> _Problem requirements_: Search the entries below for "minus". Report each line where it occurs.

> _Revision tracking records_:
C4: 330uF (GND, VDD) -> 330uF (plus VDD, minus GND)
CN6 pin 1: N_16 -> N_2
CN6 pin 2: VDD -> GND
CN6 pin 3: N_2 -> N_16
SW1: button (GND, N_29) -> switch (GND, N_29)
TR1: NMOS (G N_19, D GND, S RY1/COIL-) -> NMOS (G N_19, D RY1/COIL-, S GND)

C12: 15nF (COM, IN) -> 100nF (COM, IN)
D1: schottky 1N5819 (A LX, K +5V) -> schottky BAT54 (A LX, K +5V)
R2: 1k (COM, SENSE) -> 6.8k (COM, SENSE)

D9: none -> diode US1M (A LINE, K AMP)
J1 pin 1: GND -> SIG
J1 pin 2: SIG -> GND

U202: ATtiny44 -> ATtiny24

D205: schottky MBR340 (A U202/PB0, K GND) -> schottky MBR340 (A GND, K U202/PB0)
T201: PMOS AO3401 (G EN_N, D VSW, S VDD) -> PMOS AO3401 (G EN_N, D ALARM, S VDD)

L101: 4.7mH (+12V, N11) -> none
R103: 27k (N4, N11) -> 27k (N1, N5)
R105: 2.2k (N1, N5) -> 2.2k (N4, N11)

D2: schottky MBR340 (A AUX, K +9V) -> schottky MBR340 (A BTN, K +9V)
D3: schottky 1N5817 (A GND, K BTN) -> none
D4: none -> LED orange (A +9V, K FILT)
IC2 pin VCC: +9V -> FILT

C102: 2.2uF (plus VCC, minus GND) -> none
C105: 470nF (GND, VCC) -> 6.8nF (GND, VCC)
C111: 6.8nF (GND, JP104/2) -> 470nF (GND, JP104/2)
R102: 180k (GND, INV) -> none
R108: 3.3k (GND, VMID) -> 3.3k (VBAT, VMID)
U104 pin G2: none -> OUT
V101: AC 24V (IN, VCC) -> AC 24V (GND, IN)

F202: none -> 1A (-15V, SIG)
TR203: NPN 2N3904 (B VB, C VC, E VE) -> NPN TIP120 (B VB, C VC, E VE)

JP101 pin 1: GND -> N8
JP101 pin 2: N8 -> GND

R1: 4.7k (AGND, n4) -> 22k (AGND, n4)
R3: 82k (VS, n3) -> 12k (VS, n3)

> _Solution to this problem_:
C4: 330uF (GND, VDD) -> 330uF (plus VDD, minus GND)
C102: 2.2uF (plus VCC, minus GND) -> none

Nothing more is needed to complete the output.